* Problem *
Where the entries below show "(557, 583) = (544, 836): none", begin there and print that line and all following lines exactly, through the last, omitting pictures.

(Object change listings)
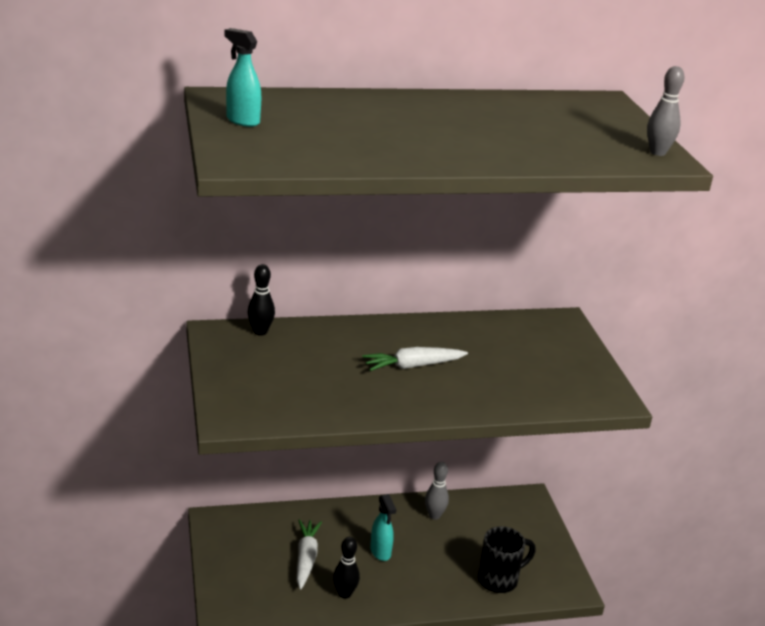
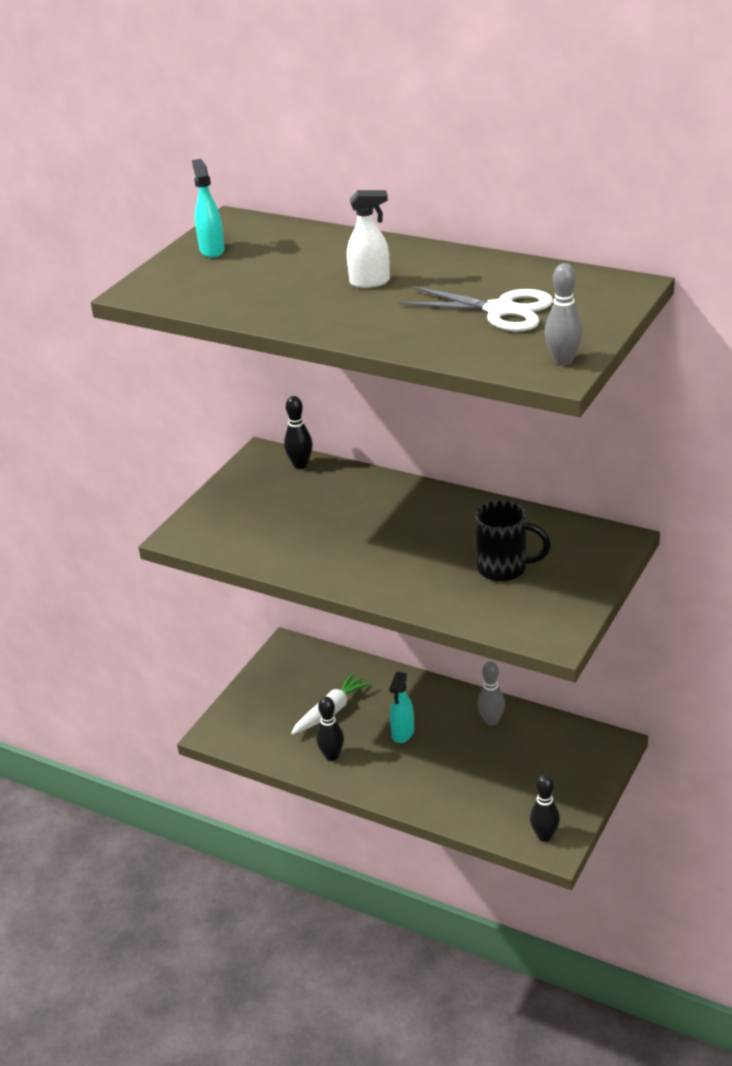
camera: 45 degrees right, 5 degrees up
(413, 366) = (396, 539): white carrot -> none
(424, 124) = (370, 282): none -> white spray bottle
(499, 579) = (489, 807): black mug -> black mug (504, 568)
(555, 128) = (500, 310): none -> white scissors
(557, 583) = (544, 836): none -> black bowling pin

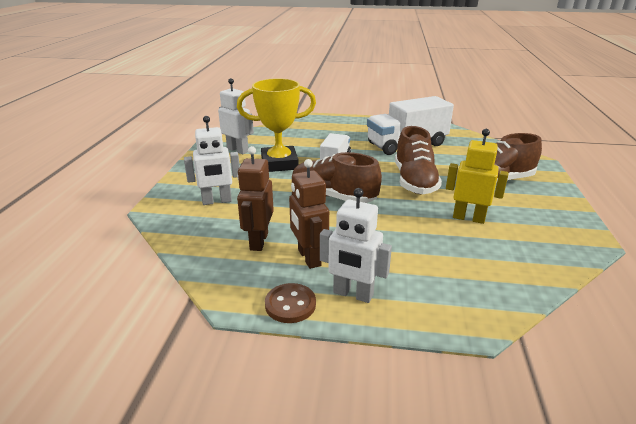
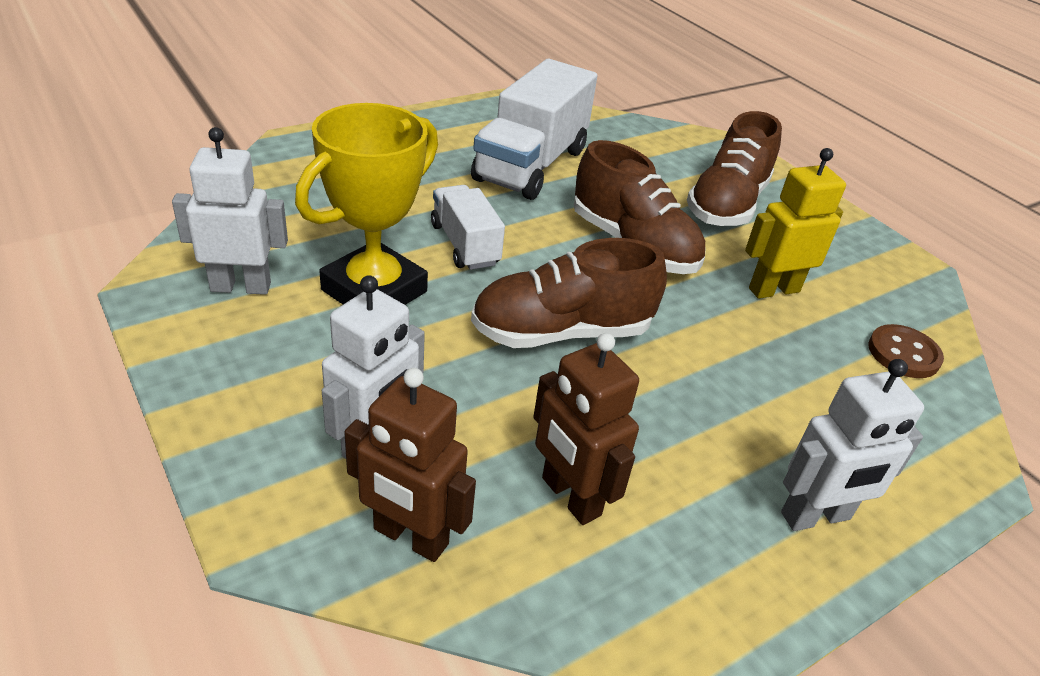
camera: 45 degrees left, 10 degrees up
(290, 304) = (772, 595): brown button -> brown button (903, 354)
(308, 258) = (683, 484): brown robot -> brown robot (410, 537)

* Expected answer *
(557, 583) = (544, 836): none -> black bowling pin

camera: 45 degrees left, 10 degrees up
(290, 304) = (772, 595): brown button -> brown button (903, 354)
(308, 258) = (683, 484): brown robot -> brown robot (410, 537)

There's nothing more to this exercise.